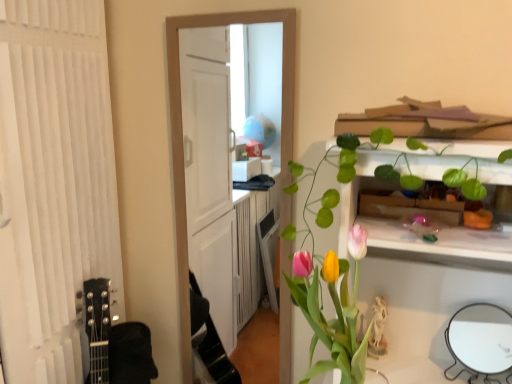
Question: Is point (509, 329) positioned closer to the camera than point (345, 337)?

Choices:
 (A) farther
 (B) closer

Answer: (A)

Question: Looking at the image, does white glossy mirror at lower right seem bigger or smaller compared to matte plastic vase with tulips at center?

Choices:
 (A) big
 (B) small

Answer: (B)

Question: Is white glossy mirror at lower right inside or outside of matte plastic vase with tulips at center?

Choices:
 (A) outside
 (B) inside

Answer: (A)

Question: From a real-world perspective, is matte plastic vase with tulips at center positioned above or below white glossy mirror at lower right?

Choices:
 (A) below
 (B) above

Answer: (B)

Question: From the image's perspective, is matte plastic vase with tulips at center above or below white glossy mirror at lower right?

Choices:
 (A) below
 (B) above

Answer: (B)

Question: Which is correct: matte plastic vase with tulips at center is inside white glossy mirror at lower right, or outside of it?

Choices:
 (A) outside
 (B) inside

Answer: (A)

Question: Looking at the image, does matte plastic vase with tulips at center seem bigger or smaller compared to white glossy mirror at lower right?

Choices:
 (A) small
 (B) big

Answer: (B)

# # # # # # #

Stated task =
Copy out every item above word for word, leaving out the pictures.

Written reply =
Question: Is point (509, 329) positioned closer to the camera than point (345, 337)?

Choices:
 (A) farther
 (B) closer

Answer: (A)

Question: Looking at the image, does white glossy mirror at lower right seem bigger or smaller compared to matte plastic vase with tulips at center?

Choices:
 (A) big
 (B) small

Answer: (B)

Question: Is white glossy mirror at lower right inside or outside of matte plastic vase with tulips at center?

Choices:
 (A) outside
 (B) inside

Answer: (A)

Question: From a real-world perspective, is matte plastic vase with tulips at center positioned above or below white glossy mirror at lower right?

Choices:
 (A) below
 (B) above

Answer: (B)

Question: From the image's perspective, is matte plastic vase with tulips at center above or below white glossy mirror at lower right?

Choices:
 (A) below
 (B) above

Answer: (B)

Question: Which is correct: matte plastic vase with tulips at center is inside white glossy mirror at lower right, or outside of it?

Choices:
 (A) outside
 (B) inside

Answer: (A)

Question: Looking at the image, does matte plastic vase with tulips at center seem bigger or smaller compared to white glossy mirror at lower right?

Choices:
 (A) small
 (B) big

Answer: (B)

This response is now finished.